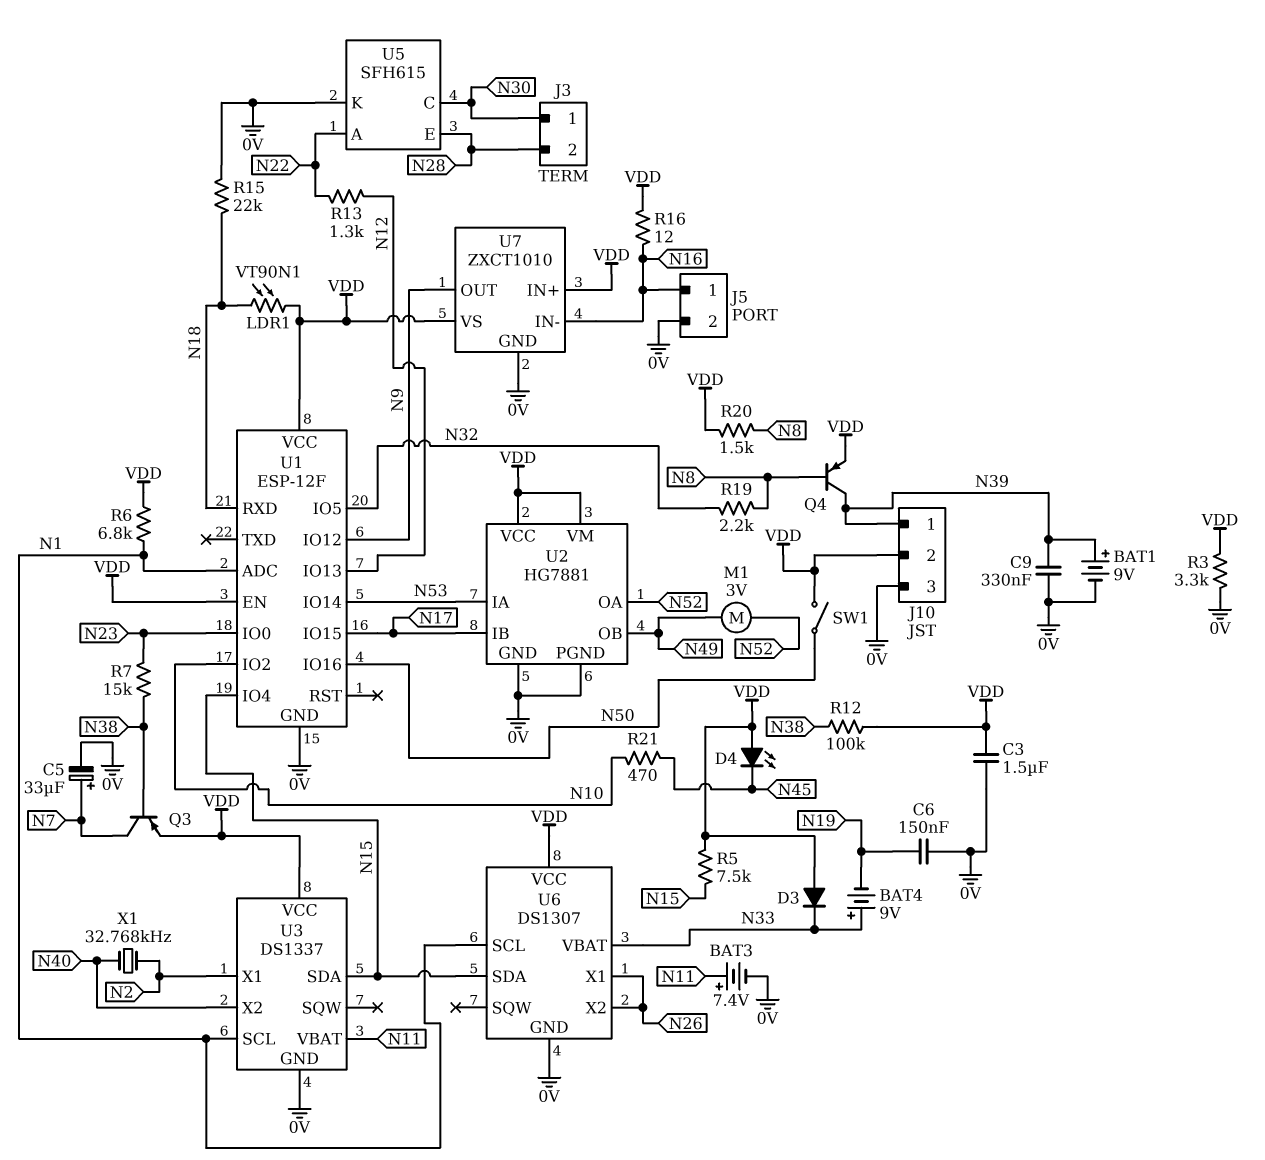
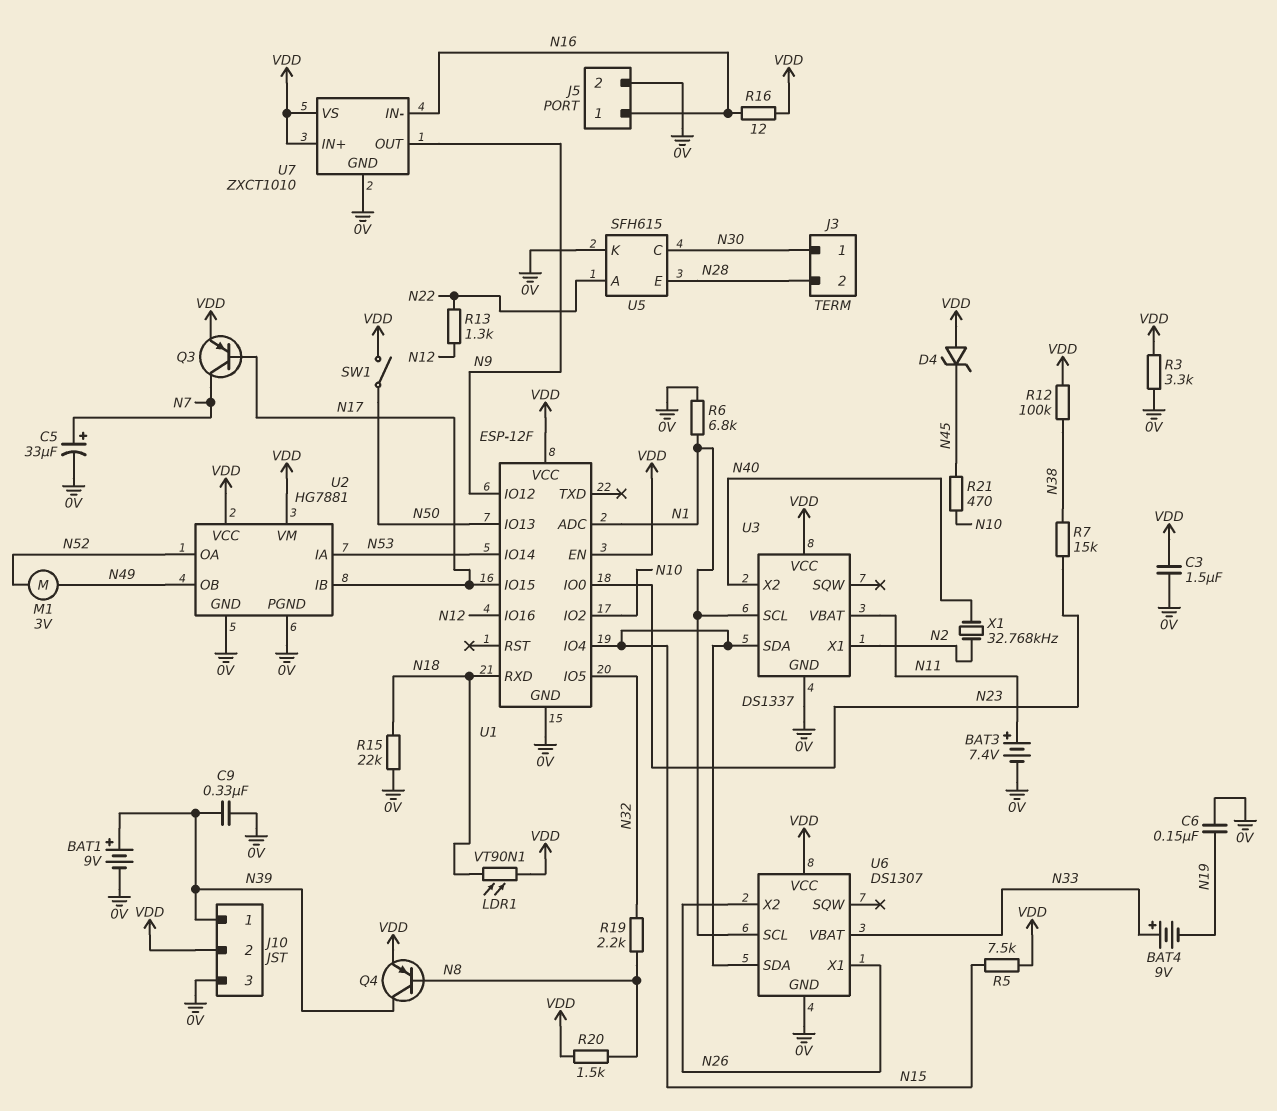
D3: diode (A VDD, K N33) -> none
D4: LED (A VDD, K N45) -> zener (A VDD, K N45)
Q3: PNP (B N38, C N7, E VDD) -> PNP (B N17, C N7, E VDD)
R6: 6.8k (N1, VDD) -> 6.8k (0V, N1)
U1 pin IO13: N12 -> N50
U1 pin IO16: N50 -> N12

● ● ● ●

- _Exercise_
Set down the entire material verbatim, with each picture left out.

- _Exercise result_
D3: diode (A VDD, K N33) -> none
D4: LED (A VDD, K N45) -> zener (A VDD, K N45)
Q3: PNP (B N38, C N7, E VDD) -> PNP (B N17, C N7, E VDD)
R6: 6.8k (N1, VDD) -> 6.8k (0V, N1)
U1 pin IO13: N12 -> N50
U1 pin IO16: N50 -> N12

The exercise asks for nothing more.